### INFORMATION SHOWN
== Segment start ==

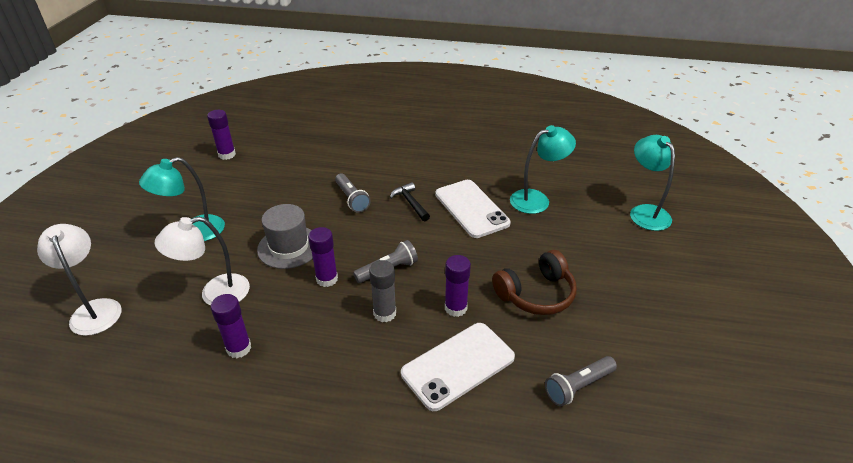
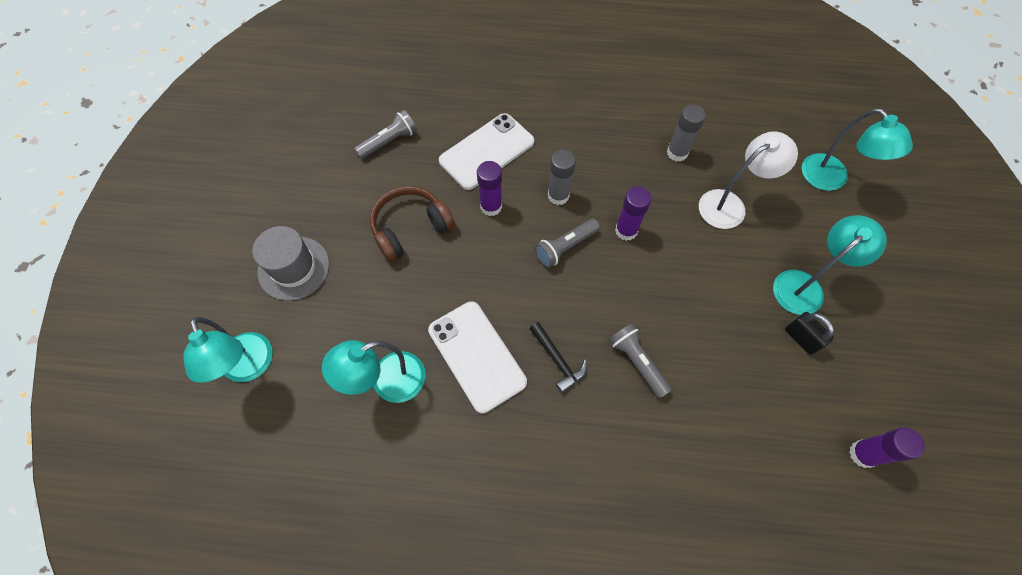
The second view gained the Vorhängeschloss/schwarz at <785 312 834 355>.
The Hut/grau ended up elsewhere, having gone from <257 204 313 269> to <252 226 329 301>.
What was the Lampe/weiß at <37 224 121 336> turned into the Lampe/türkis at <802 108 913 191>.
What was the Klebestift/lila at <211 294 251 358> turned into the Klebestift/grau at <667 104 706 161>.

== Segment end ==

### HOW TO COMPLETE THIS TASK
Write out, word for word, all lines from the line that holds "The Hut/grau ended" through the last line of the listing, with both end lines kept.

### TASK ANSWER
The Hut/grau ended up elsewhere, having gone from <257 204 313 269> to <252 226 329 301>.
What was the Lampe/weiß at <37 224 121 336> turned into the Lampe/türkis at <802 108 913 191>.
What was the Klebestift/lila at <211 294 251 358> turned into the Klebestift/grau at <667 104 706 161>.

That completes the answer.